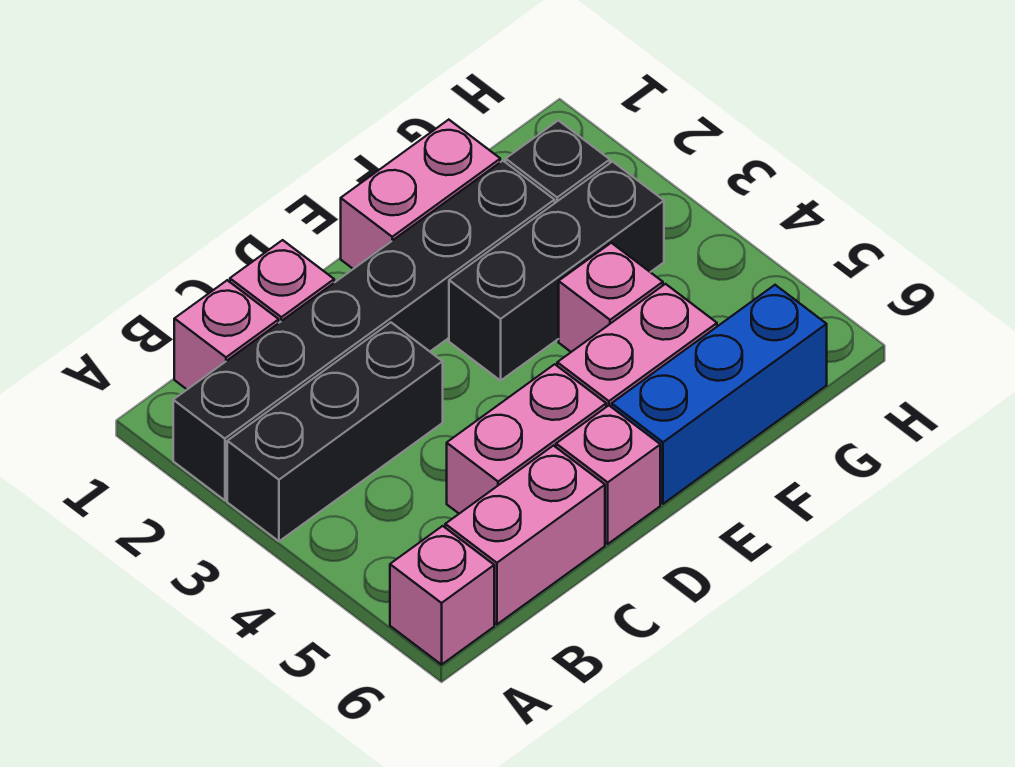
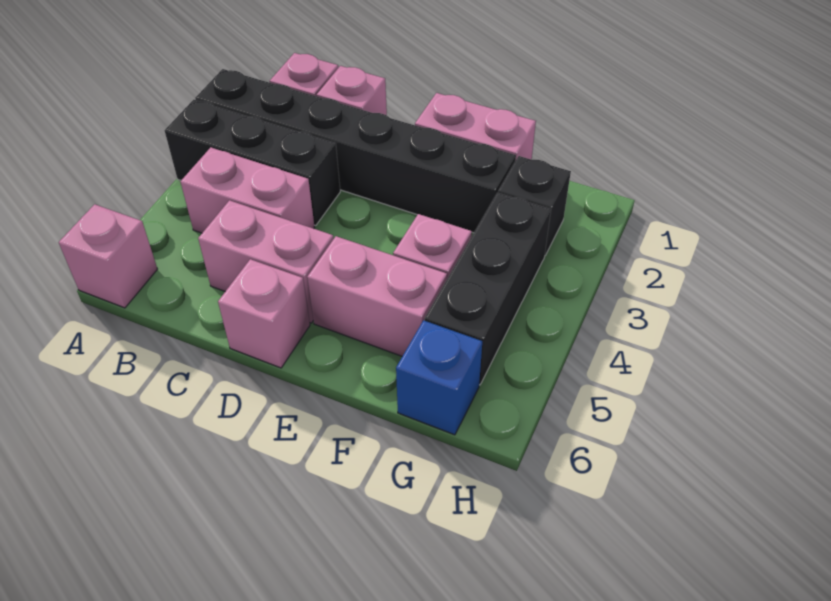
pink brick B6:C6 level 1 -> pink brick B4:C4 level 1
black brick E3:G3 level 1 -> black brick G3:G5 level 1
blue brick E6:G6 level 1 -> blue brick G6 level 1

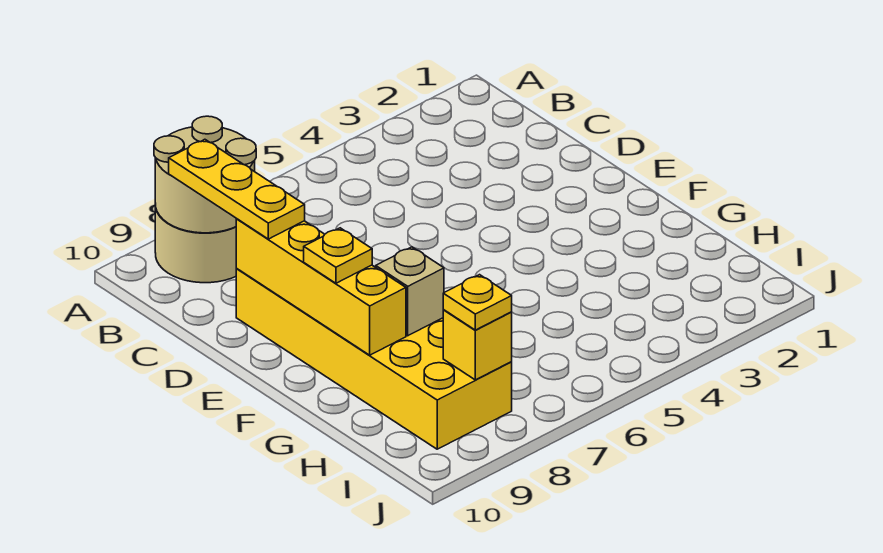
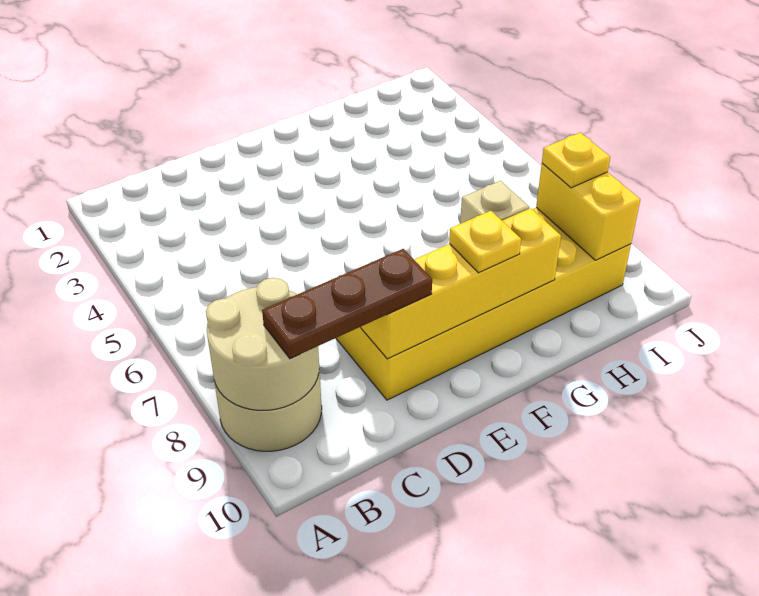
yellow plate B9:D9 level 3 -> brown plate B9:D9 level 3
yellow brick I8 level 2 -> yellow brick I8:I9 level 2

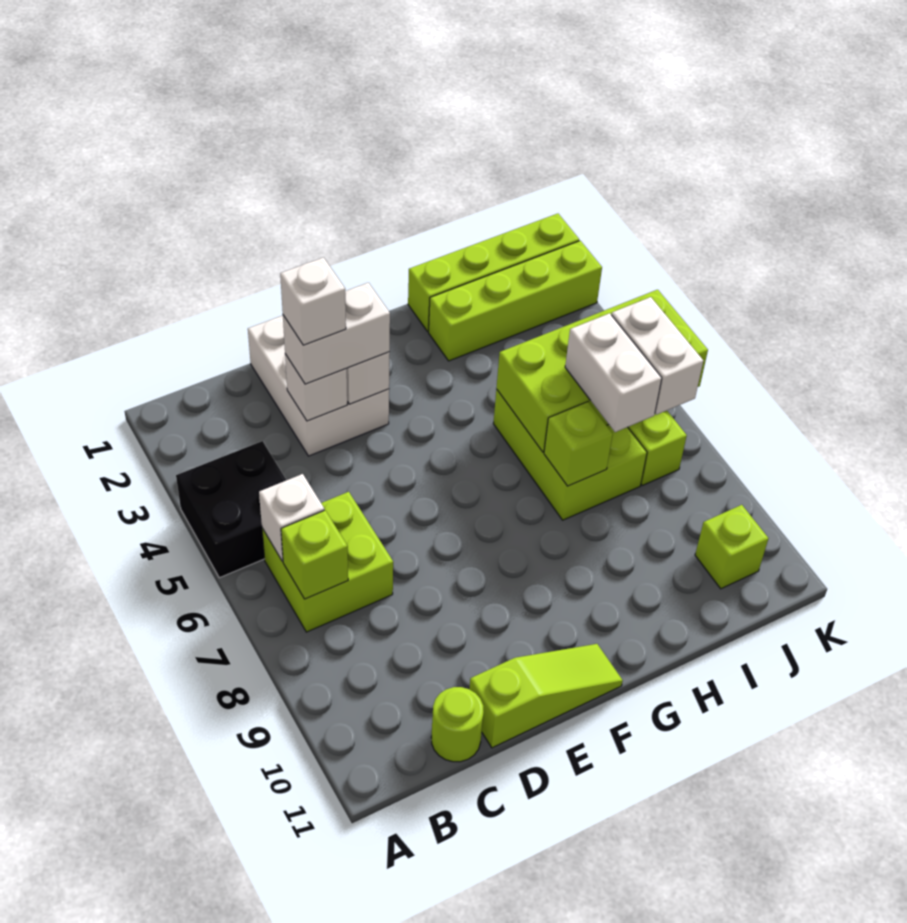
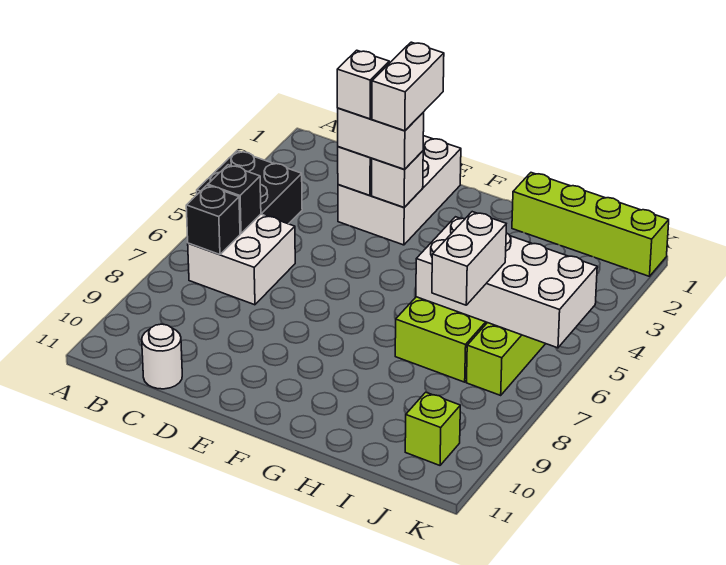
lime brick B6:C7 level 1 -> white brick B6:C7 level 1
white brick B6 level 2 -> black brick B6 level 2
lime brick B7 level 2 -> black brick B7 level 2
lime round brick C11 level 1 -> white round brick C11 level 1
lime slope D11:F11 level 1 top D -> none
lime brick H2:K2 level 1 -> none
lime brick H5:K6 level 2 -> white brick H5:K6 level 2
lime brick H7 level 2 -> none
white brick J6:J7 level 3 -> white brick E2:E3 level 4

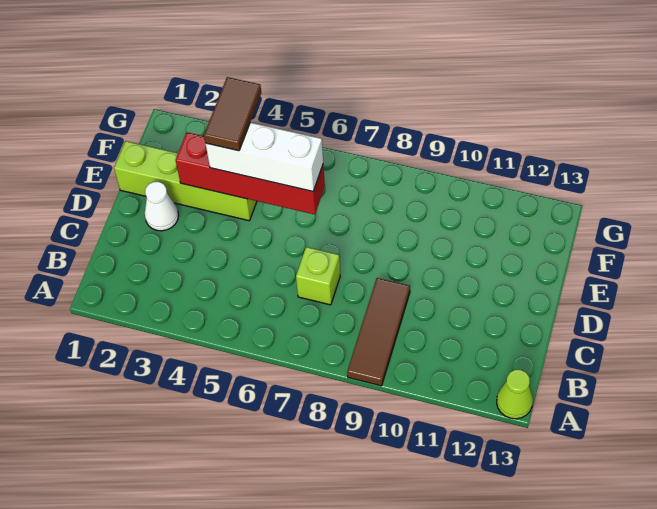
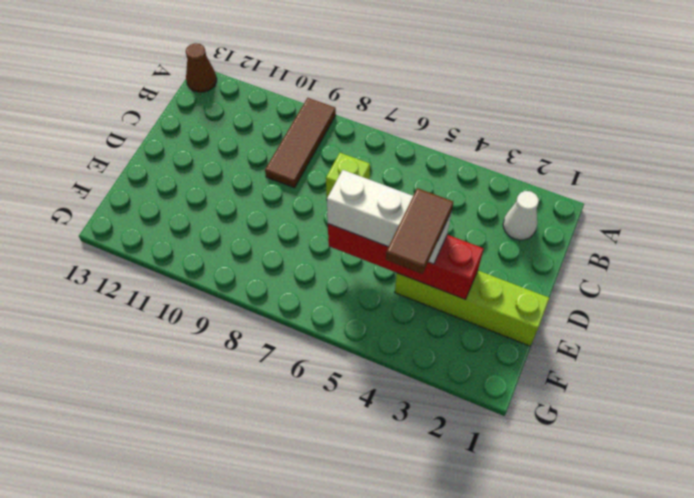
lime cone A13 level 1 -> brown cone A13 level 1
white cone D2 level 1 -> white cone B2 level 1

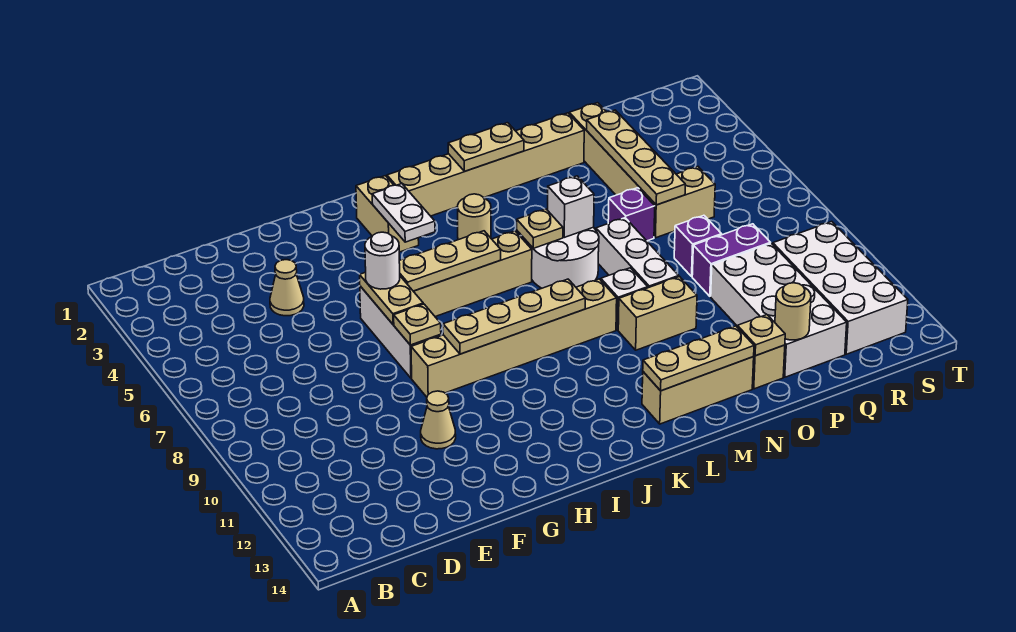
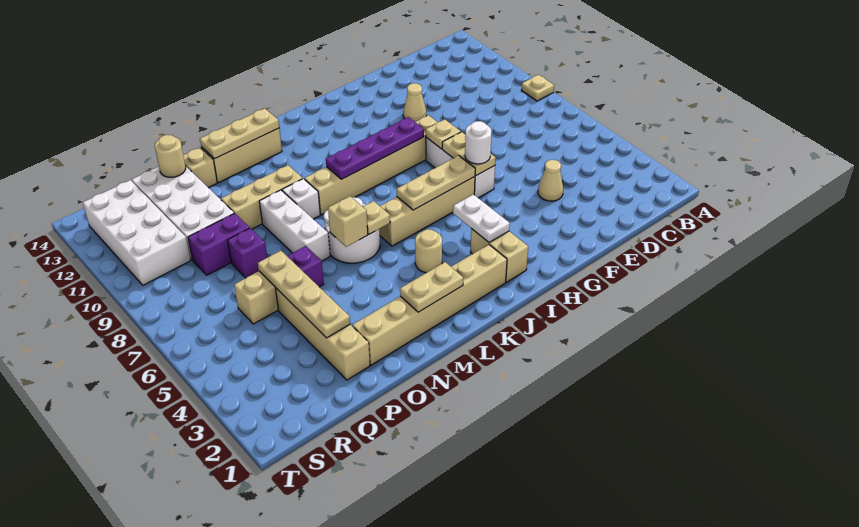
tan plate H9:K9 level 2 -> purple plate H9:K9 level 2
white brick M6 level 2 -> tan brick M6 level 2
tan brick M10:N10 level 1 -> tan brick M10:O10 level 1
tan plate O13 level 2 -> tan plate A9 level 1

- _Required action_: Excluding all images, transcribe the material word for word.

- _Problem solution_:
pink brick B6:C6 level 1 -> pink brick B4:C4 level 1
black brick E3:G3 level 1 -> black brick G3:G5 level 1
blue brick E6:G6 level 1 -> blue brick G6 level 1

yellow plate B9:D9 level 3 -> brown plate B9:D9 level 3
yellow brick I8 level 2 -> yellow brick I8:I9 level 2

lime brick B6:C7 level 1 -> white brick B6:C7 level 1
white brick B6 level 2 -> black brick B6 level 2
lime brick B7 level 2 -> black brick B7 level 2
lime round brick C11 level 1 -> white round brick C11 level 1
lime slope D11:F11 level 1 top D -> none
lime brick H2:K2 level 1 -> none
lime brick H5:K6 level 2 -> white brick H5:K6 level 2
lime brick H7 level 2 -> none
white brick J6:J7 level 3 -> white brick E2:E3 level 4

lime cone A13 level 1 -> brown cone A13 level 1
white cone D2 level 1 -> white cone B2 level 1

tan plate H9:K9 level 2 -> purple plate H9:K9 level 2
white brick M6 level 2 -> tan brick M6 level 2
tan brick M10:N10 level 1 -> tan brick M10:O10 level 1
tan plate O13 level 2 -> tan plate A9 level 1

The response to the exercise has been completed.